### WHAT THE TASK ASKS
Within the records that follow, restate exactly the lines from the line with "black brick G5" down to the line with "grey slope D8:D9", including both. Omit the pictures.

### PROVIDED RECORDS
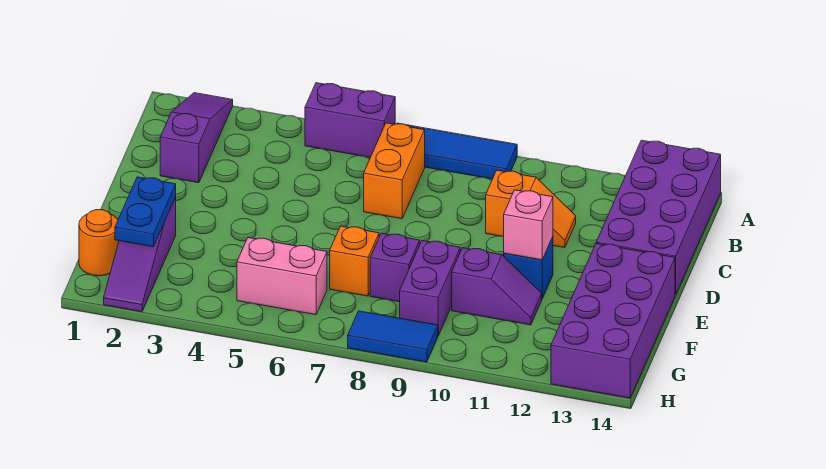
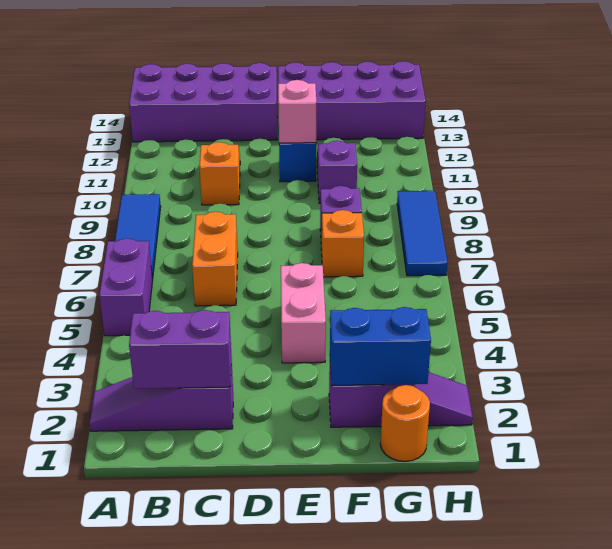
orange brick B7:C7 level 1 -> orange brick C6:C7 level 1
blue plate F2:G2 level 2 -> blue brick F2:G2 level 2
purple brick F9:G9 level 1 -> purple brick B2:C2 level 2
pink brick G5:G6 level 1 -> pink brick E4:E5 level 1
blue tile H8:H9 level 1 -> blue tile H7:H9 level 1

...

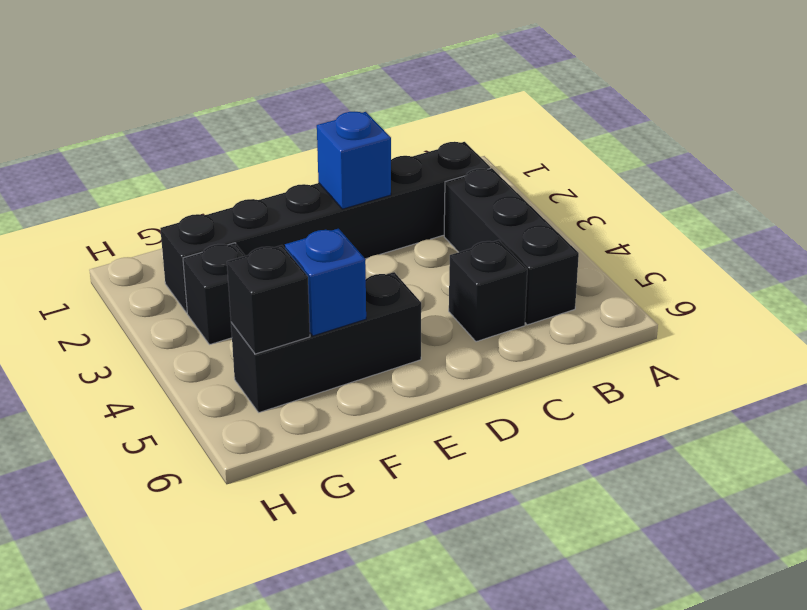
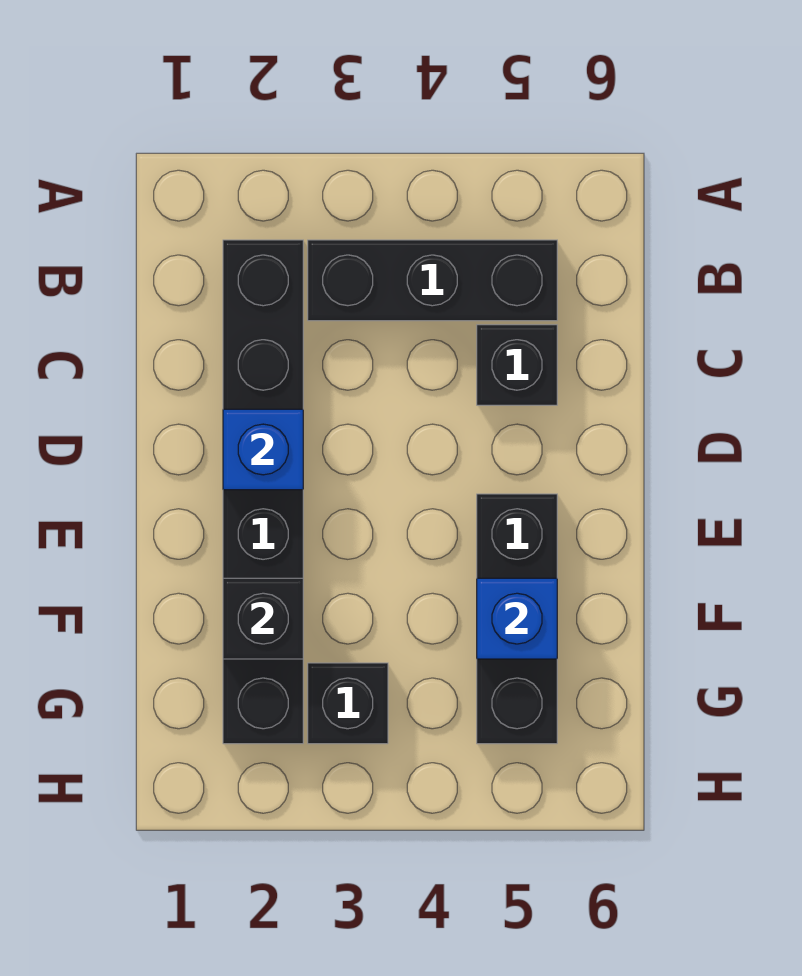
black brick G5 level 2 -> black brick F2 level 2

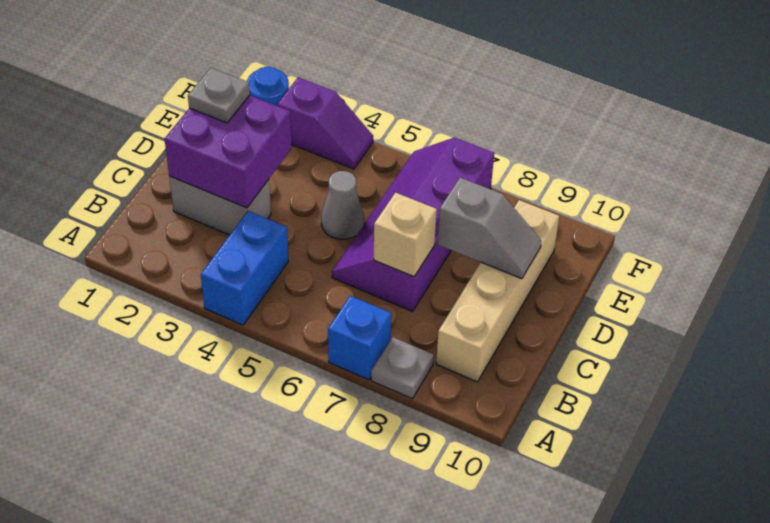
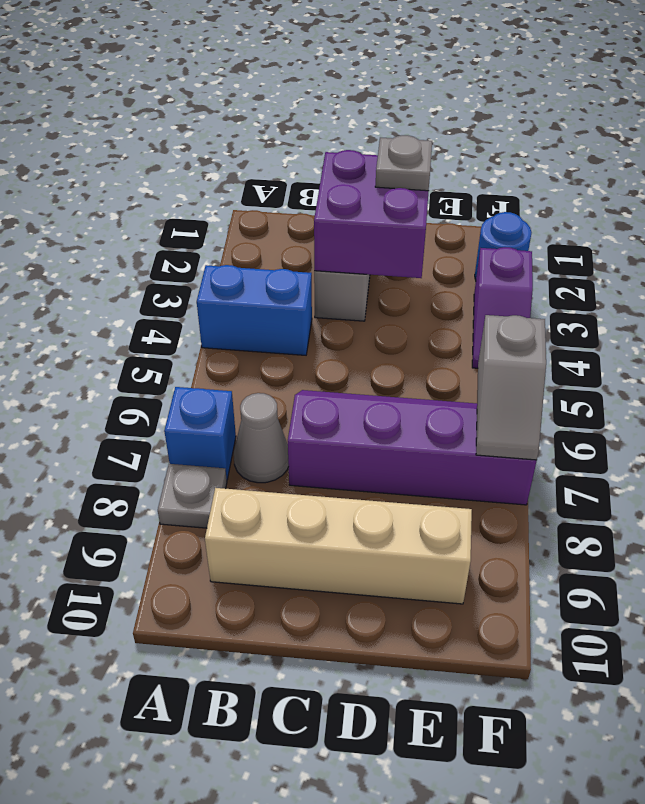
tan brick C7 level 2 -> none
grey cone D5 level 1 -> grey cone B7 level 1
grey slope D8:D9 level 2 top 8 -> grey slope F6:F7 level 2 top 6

--

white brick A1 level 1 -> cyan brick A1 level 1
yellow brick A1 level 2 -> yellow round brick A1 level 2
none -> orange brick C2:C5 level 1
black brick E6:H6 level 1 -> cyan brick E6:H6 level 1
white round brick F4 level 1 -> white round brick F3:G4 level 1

### YOUR SOLUTION
black brick G5 level 2 -> black brick F2 level 2

tan brick C7 level 2 -> none
grey cone D5 level 1 -> grey cone B7 level 1
grey slope D8:D9 level 2 top 8 -> grey slope F6:F7 level 2 top 6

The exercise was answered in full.